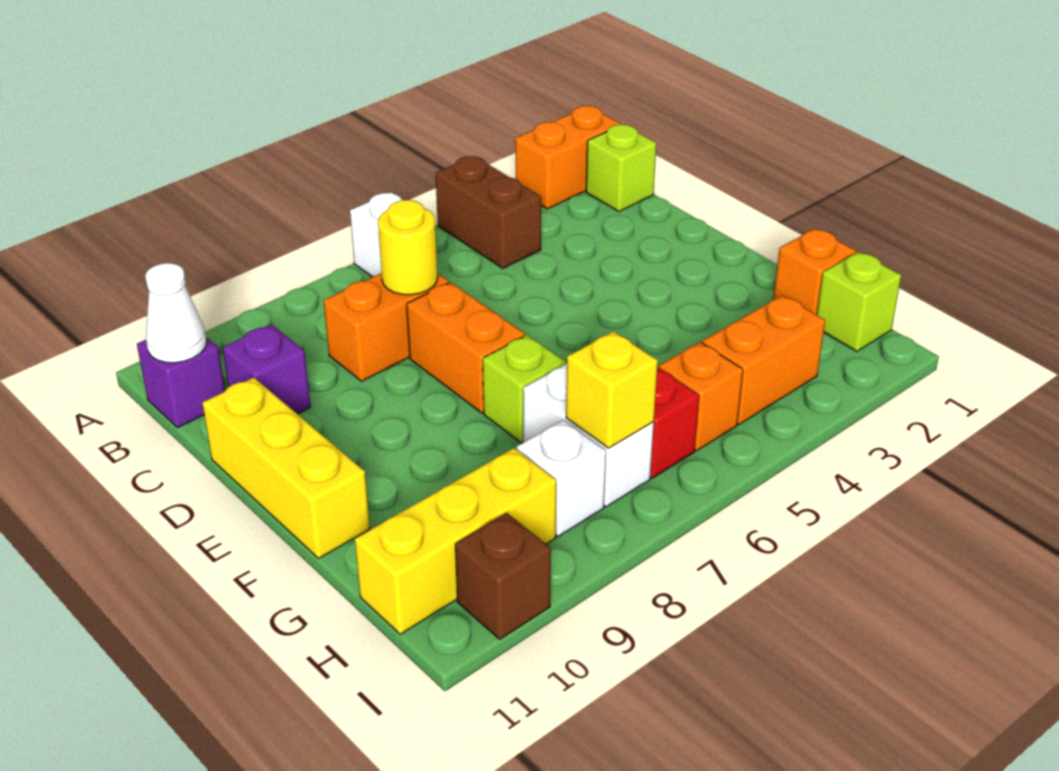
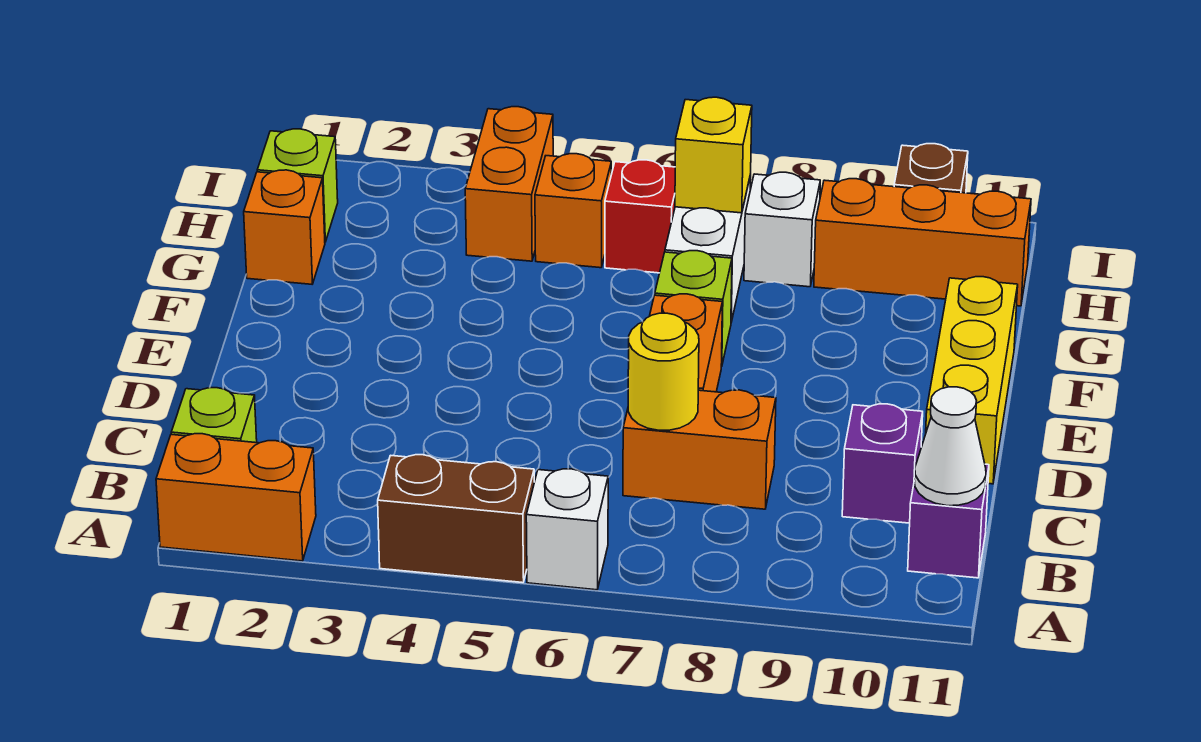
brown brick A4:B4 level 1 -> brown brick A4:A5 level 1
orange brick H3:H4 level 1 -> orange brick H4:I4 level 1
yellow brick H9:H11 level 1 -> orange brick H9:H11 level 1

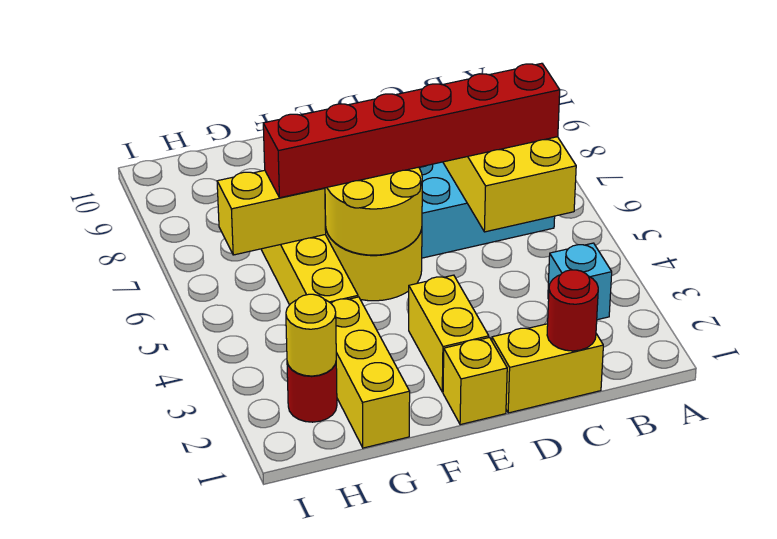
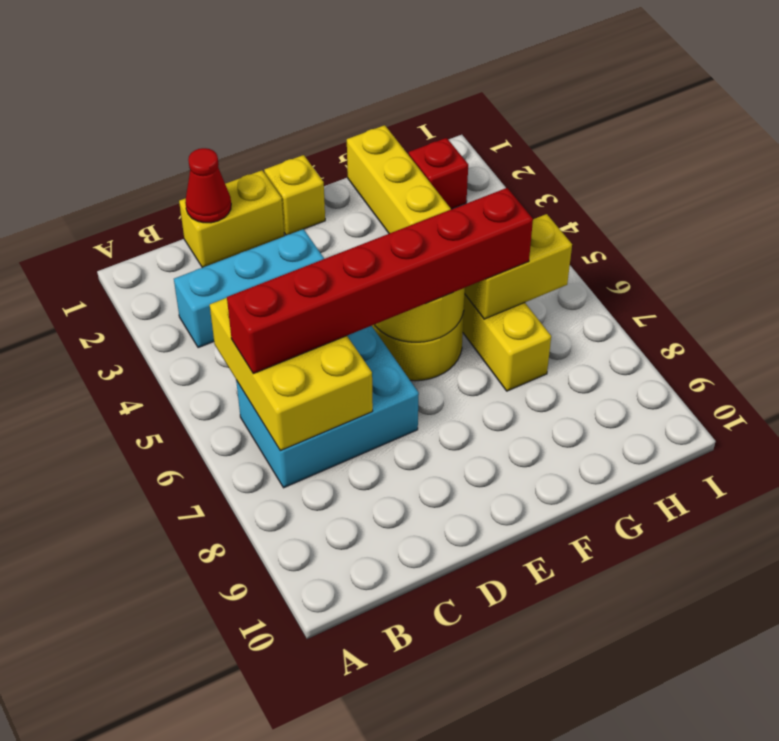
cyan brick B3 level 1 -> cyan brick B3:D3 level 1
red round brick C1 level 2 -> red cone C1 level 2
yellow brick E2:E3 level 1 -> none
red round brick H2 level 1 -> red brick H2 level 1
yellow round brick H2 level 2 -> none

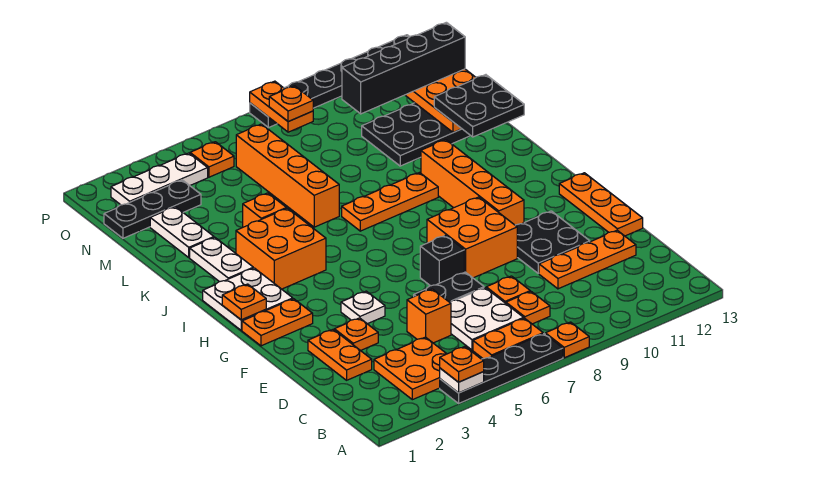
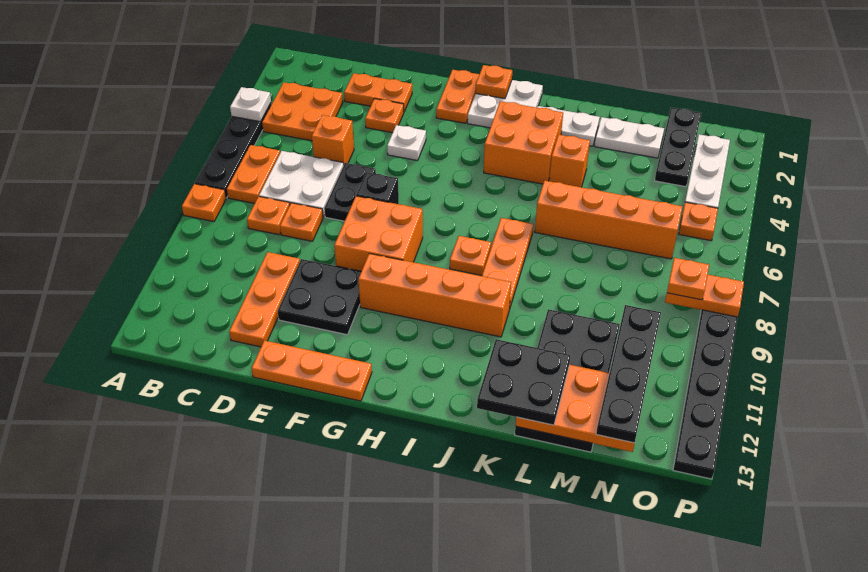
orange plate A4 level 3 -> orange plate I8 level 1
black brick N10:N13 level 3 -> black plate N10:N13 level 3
◇ ◇ ◇ ◇ ◇ ◇ ◇
**Exercise requirements**. Wherever the string "brick" appears in a line of the records above, copy that line.

**Response to this exercise**.
brown brick A4:B4 level 1 -> brown brick A4:A5 level 1
orange brick H3:H4 level 1 -> orange brick H4:I4 level 1
yellow brick H9:H11 level 1 -> orange brick H9:H11 level 1
cyan brick B3 level 1 -> cyan brick B3:D3 level 1
red round brick C1 level 2 -> red cone C1 level 2
yellow brick E2:E3 level 1 -> none
red round brick H2 level 1 -> red brick H2 level 1
yellow round brick H2 level 2 -> none
black brick N10:N13 level 3 -> black plate N10:N13 level 3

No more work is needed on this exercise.